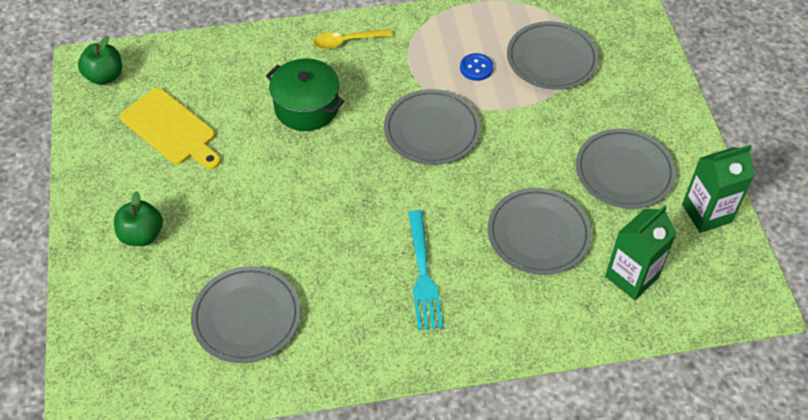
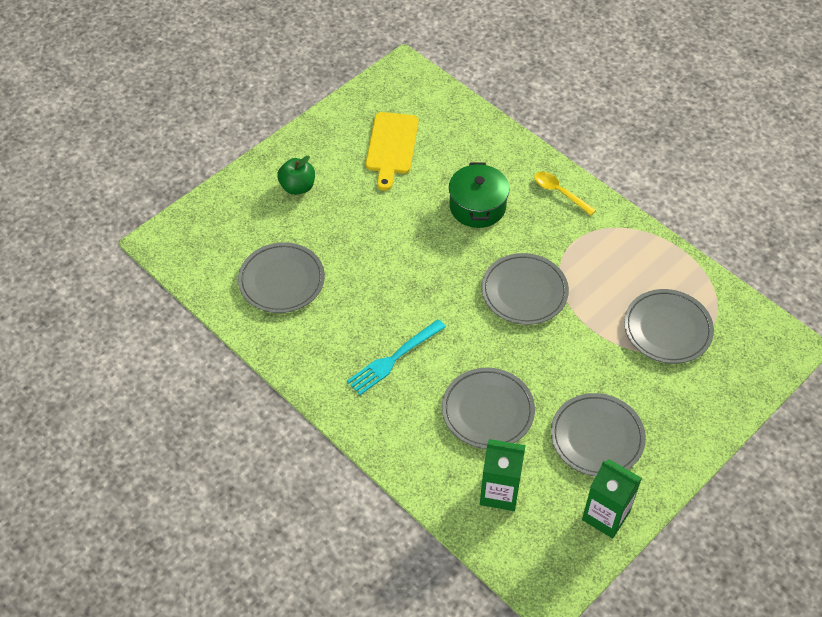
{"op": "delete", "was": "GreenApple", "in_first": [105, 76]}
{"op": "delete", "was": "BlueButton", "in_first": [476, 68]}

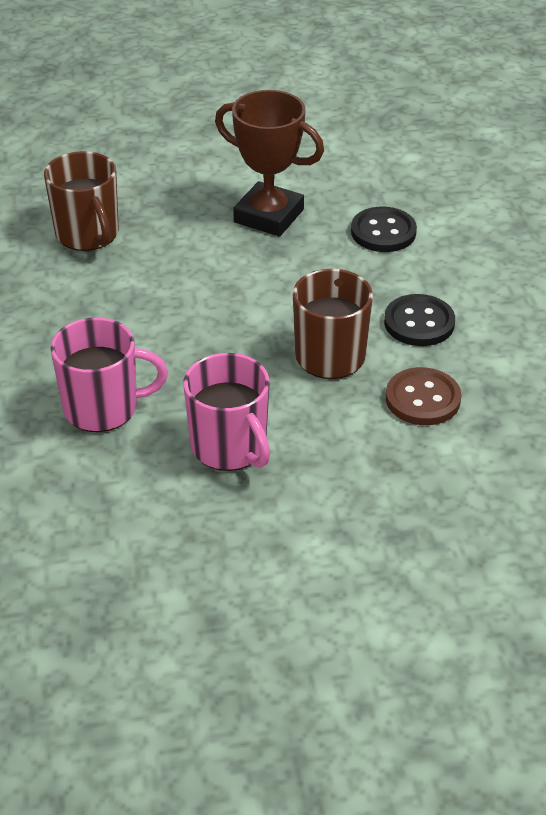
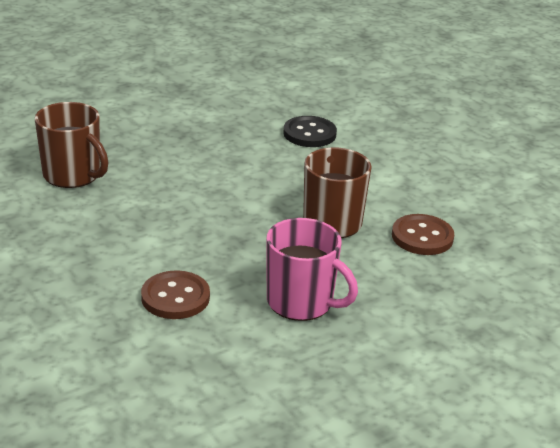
{"op": "delete", "was": "BrownTrophy", "in_first": [268, 216]}
{"op": "delete", "was": "BlackButton", "in_first": [419, 323]}
{"op": "replace", "was": "PinkMug", "now": "BrownButton", "in_first": [103, 408], "in_second": [175, 297]}

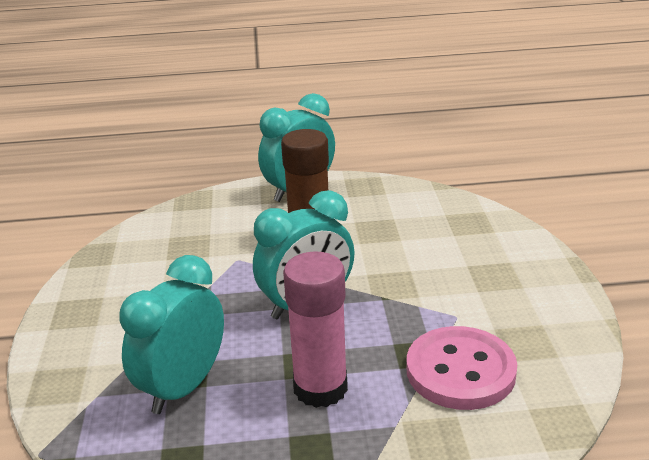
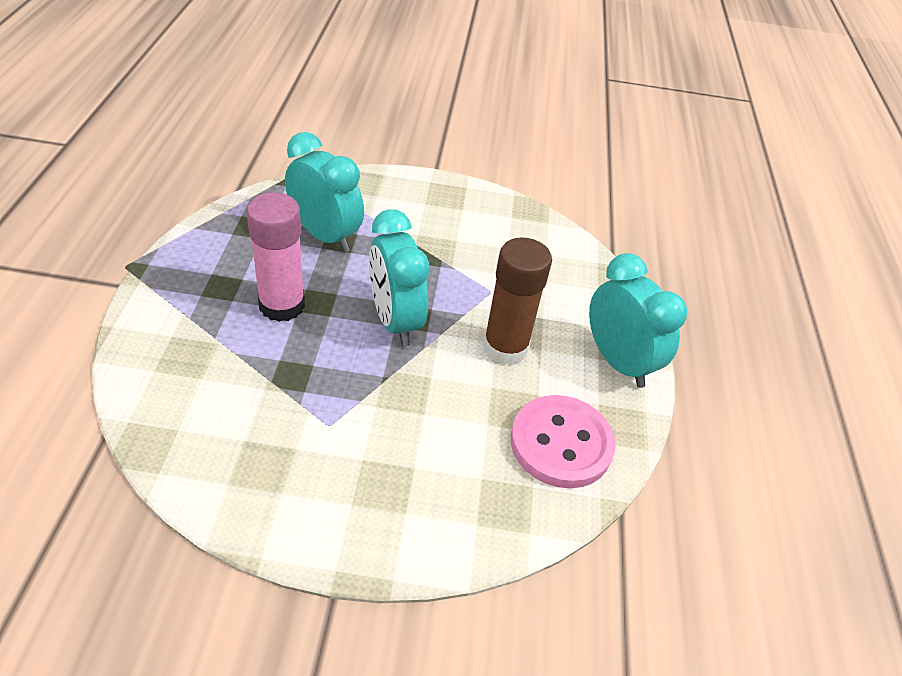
{"op": "move", "was": "PinkButton", "in_first": [460, 371], "in_second": [561, 443]}

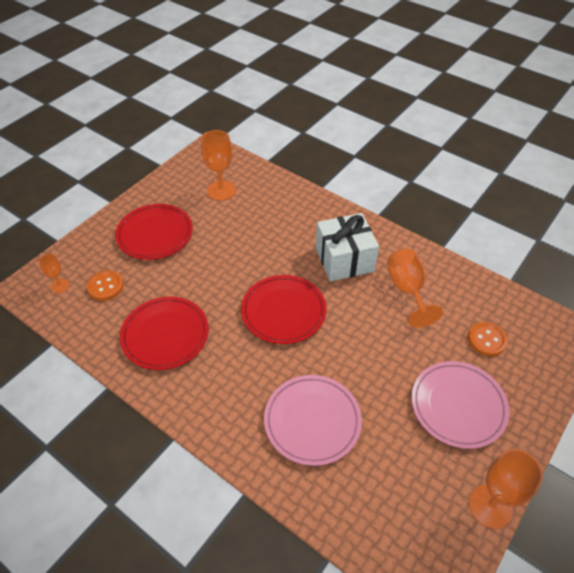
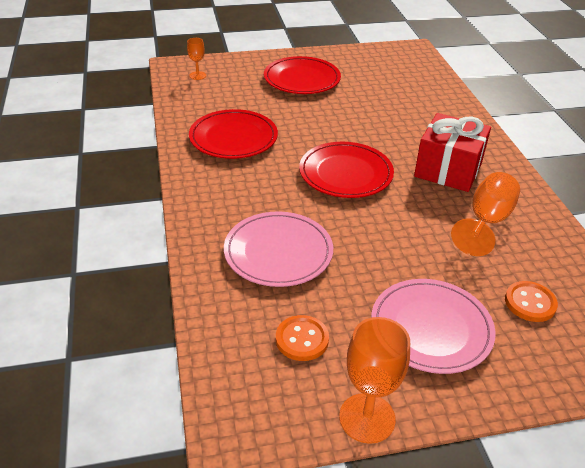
{"op": "delete", "was": "OrangeGoblet", "in_first": [221, 190]}
{"op": "recolor", "was": "WhiteGift", "now": "RedGift", "in_first": [344, 259], "in_second": [448, 170]}
{"op": "move", "was": "OrangeButton", "in_first": [105, 286], "in_second": [302, 339]}

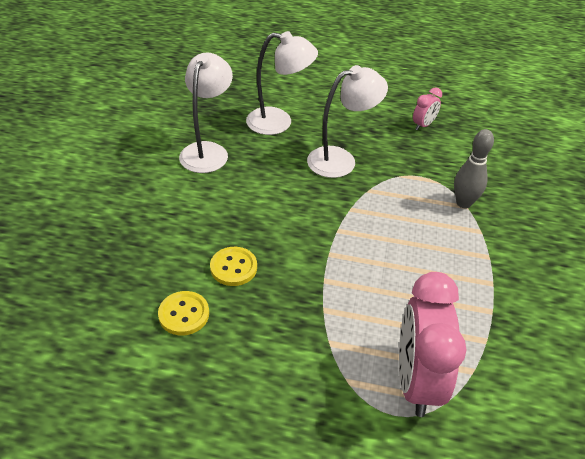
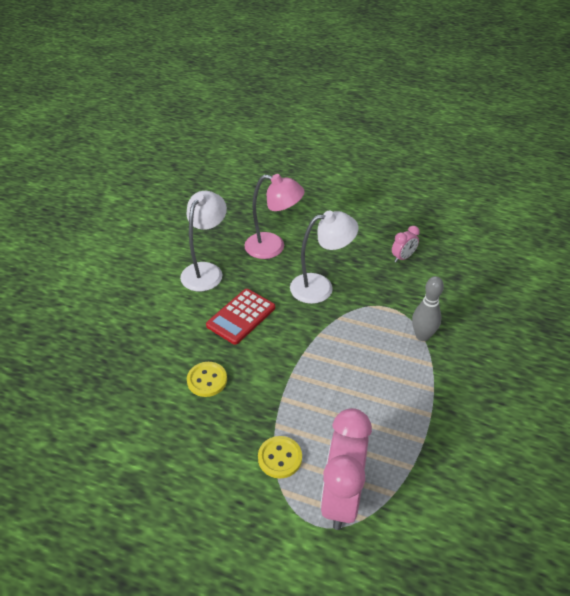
{"op": "recolor", "was": "WhiteLamp", "now": "PinkLamp", "in_first": [279, 122], "in_second": [273, 247]}
{"op": "move", "was": "YellowButton", "in_first": [184, 314], "in_second": [280, 458]}
{"op": "insert", "now": "RedCalculator", "in_second": [241, 317]}

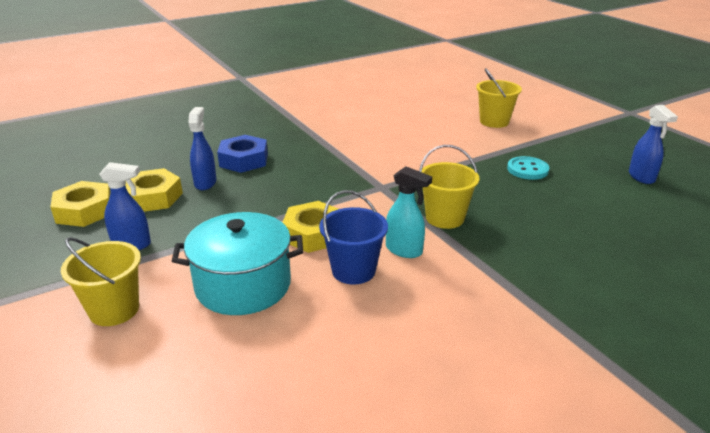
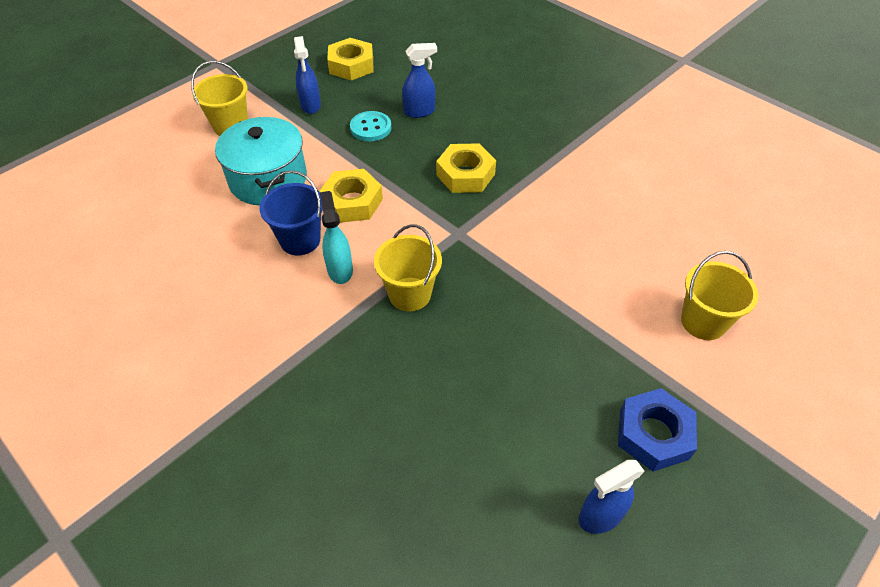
{"op": "move", "was": "BlueNut", "in_first": [244, 160], "in_second": [653, 434]}
{"op": "move", "was": "TurquoiseButton", "in_first": [527, 170], "in_second": [370, 128]}
{"op": "rotate", "was": "TurquoiseSprayBottle", "in_first": [404, 250], "in_second": [340, 270], "clockwise": 150}
{"op": "move", "was": "YellowNut", "in_first": [152, 197], "in_second": [465, 174]}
####################
[WORK INSTRUCTION]
Look over the data above and show each line that contains "delete".

[ANSWER SPACE]
{"op": "delete", "was": "GreenApple", "in_first": [105, 76]}
{"op": "delete", "was": "BlueButton", "in_first": [476, 68]}
{"op": "delete", "was": "BrownTrophy", "in_first": [268, 216]}
{"op": "delete", "was": "BlackButton", "in_first": [419, 323]}
{"op": "delete", "was": "OrangeGoblet", "in_first": [221, 190]}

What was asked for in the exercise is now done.